Supplied records section start
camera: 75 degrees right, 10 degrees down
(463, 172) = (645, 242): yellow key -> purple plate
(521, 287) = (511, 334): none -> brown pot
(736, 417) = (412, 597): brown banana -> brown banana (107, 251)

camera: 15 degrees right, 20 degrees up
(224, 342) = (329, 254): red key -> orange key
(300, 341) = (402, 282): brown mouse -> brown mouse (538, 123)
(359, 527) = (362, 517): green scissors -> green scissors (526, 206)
Supplied records section end
Supplied records section start
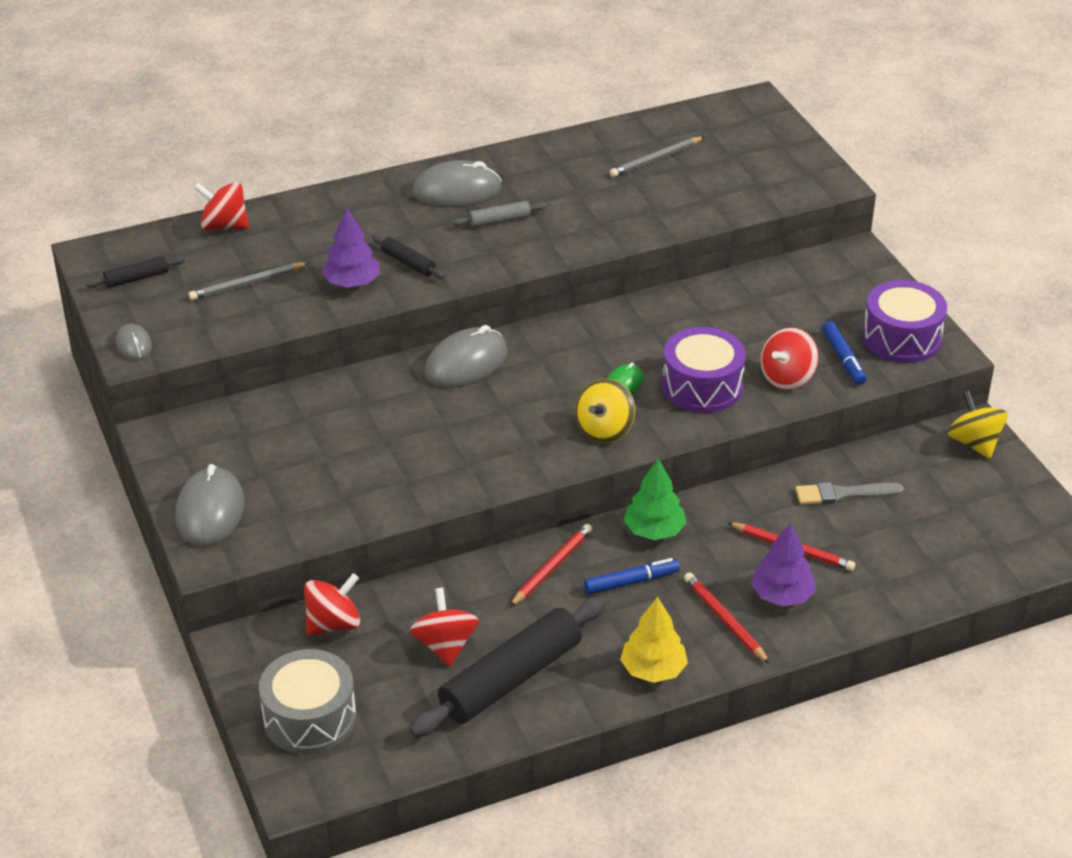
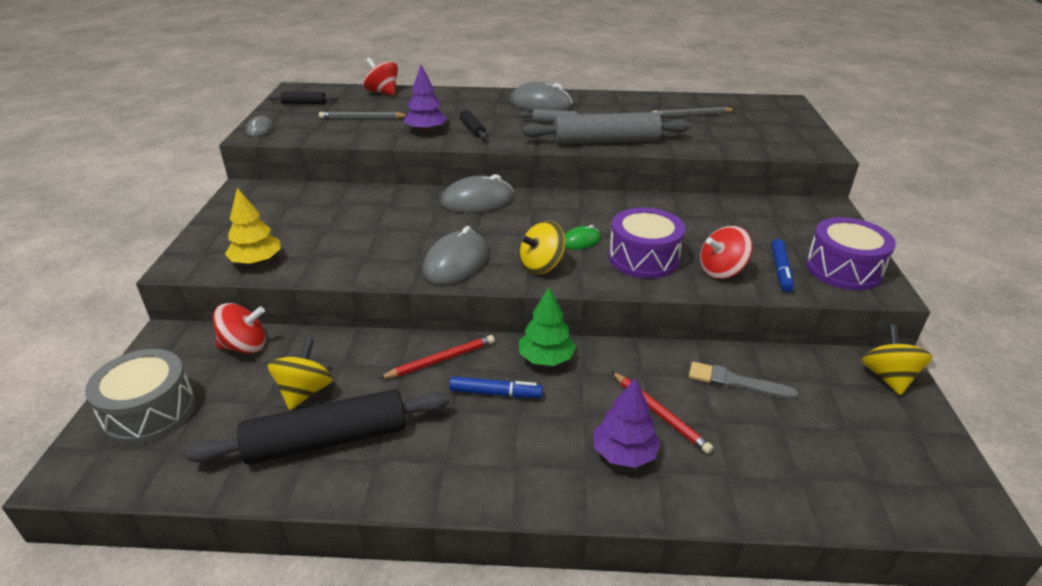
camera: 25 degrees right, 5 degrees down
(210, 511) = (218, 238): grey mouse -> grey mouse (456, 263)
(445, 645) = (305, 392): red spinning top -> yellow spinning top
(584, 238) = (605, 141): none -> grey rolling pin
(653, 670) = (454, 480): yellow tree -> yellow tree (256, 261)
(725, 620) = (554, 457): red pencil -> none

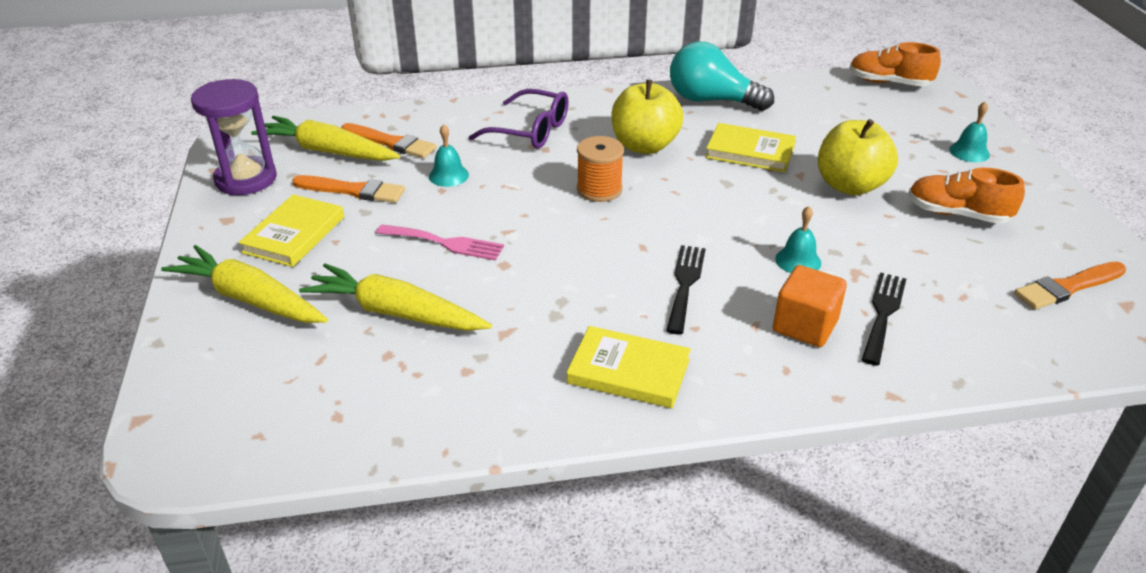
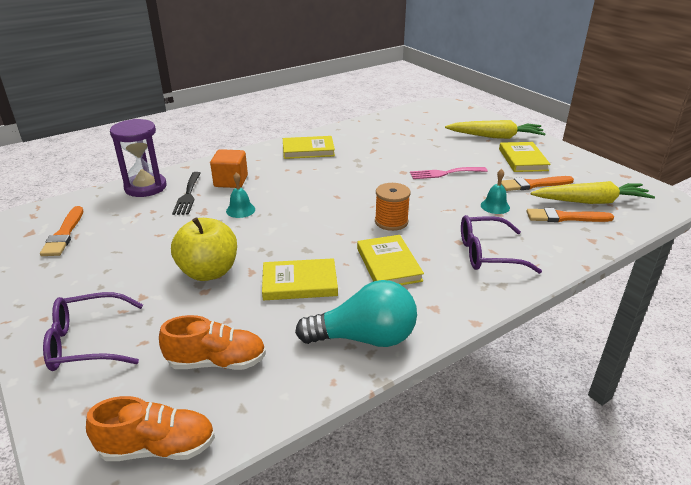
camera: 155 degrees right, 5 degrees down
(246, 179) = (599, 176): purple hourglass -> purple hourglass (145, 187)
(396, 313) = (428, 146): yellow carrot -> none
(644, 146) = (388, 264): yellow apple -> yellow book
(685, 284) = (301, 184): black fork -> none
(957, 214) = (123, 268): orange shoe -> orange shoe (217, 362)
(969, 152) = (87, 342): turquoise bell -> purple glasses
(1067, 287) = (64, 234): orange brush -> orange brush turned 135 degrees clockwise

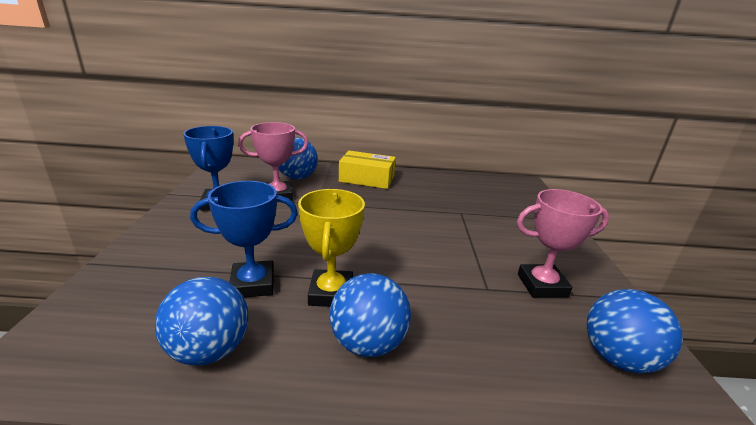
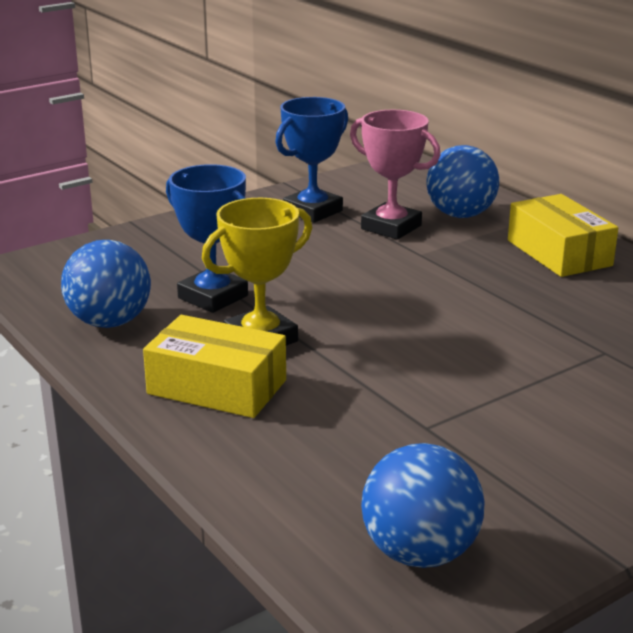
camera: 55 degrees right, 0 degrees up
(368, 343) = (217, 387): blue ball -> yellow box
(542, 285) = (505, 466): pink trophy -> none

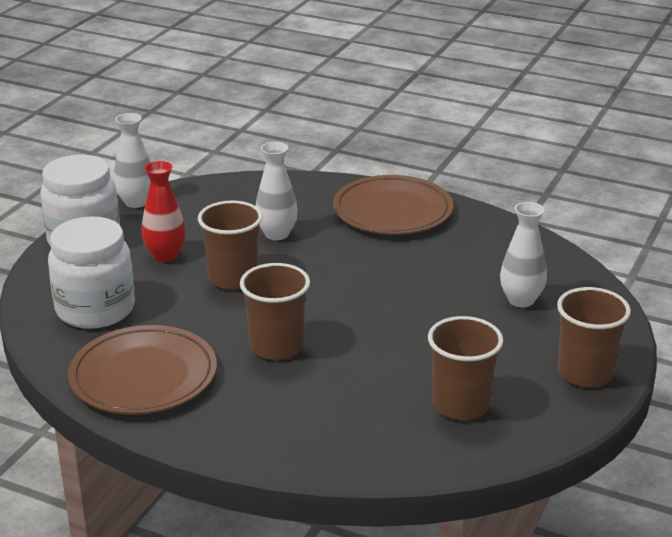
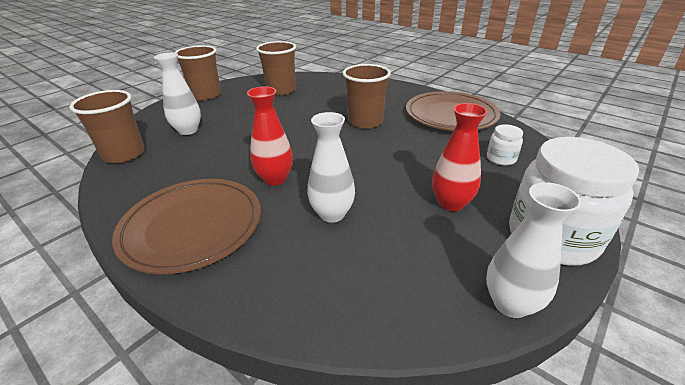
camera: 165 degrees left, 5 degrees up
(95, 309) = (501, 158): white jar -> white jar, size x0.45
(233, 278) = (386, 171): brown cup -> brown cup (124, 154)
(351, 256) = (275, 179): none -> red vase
Supplied records section end
Supplied records section start
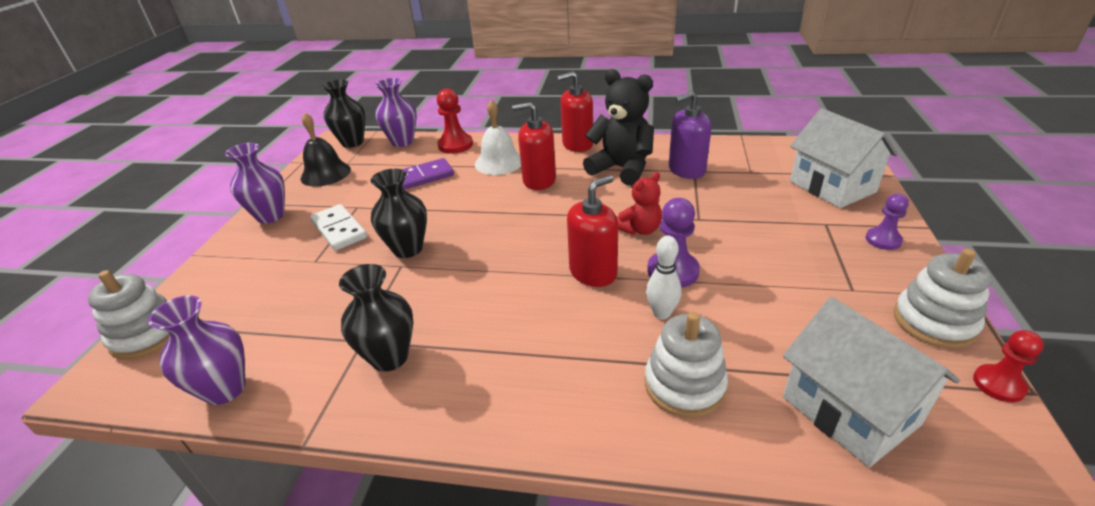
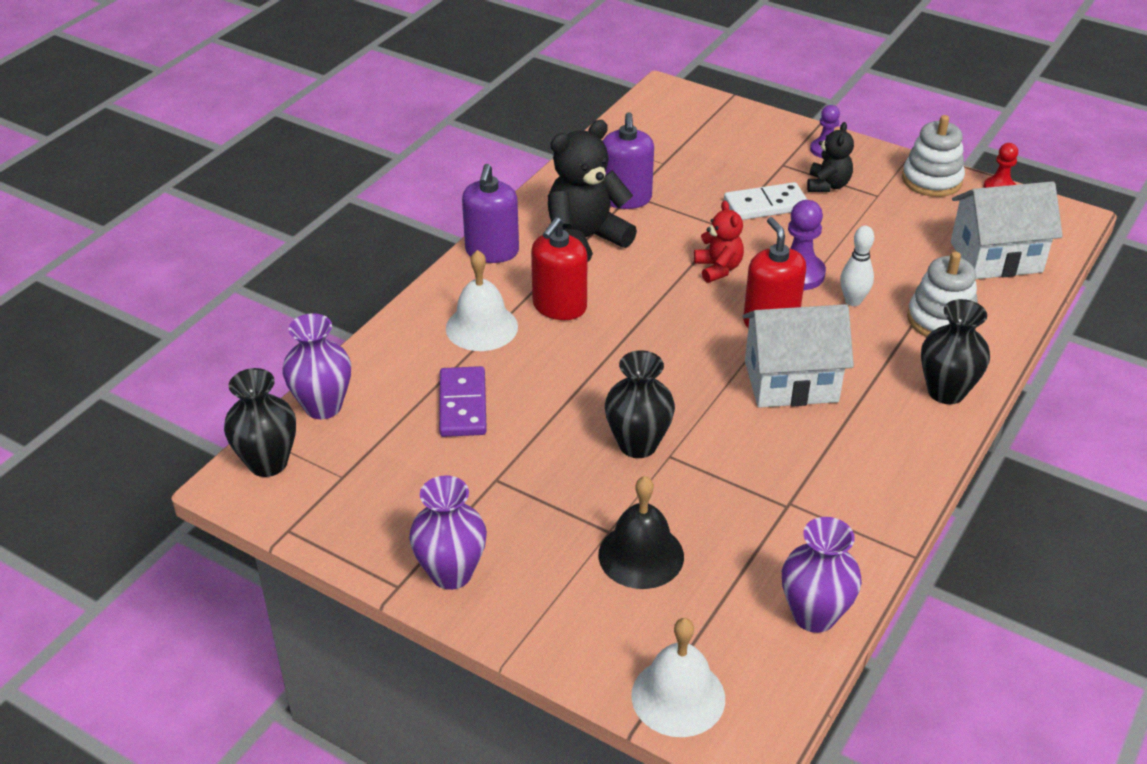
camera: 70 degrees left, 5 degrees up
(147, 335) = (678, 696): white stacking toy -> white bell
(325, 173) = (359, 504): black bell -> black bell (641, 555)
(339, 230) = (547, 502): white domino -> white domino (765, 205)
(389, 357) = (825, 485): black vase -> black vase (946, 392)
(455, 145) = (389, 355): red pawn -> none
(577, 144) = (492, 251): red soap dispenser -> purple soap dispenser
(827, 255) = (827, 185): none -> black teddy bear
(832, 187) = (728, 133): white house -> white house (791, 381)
Supplied records section end
_What is being asked_
Only the lines above from the line with "(736, 417) = (412, 597): brown" to the line with "(359, 527) = (362, 517): green", those two lines included, should be reproduced exactly.

_Exercise output_
(736, 417) = (412, 597): brown banana -> brown banana (107, 251)

camera: 15 degrees right, 20 degrees up
(224, 342) = (329, 254): red key -> orange key
(300, 341) = (402, 282): brown mouse -> brown mouse (538, 123)
(359, 527) = (362, 517): green scissors -> green scissors (526, 206)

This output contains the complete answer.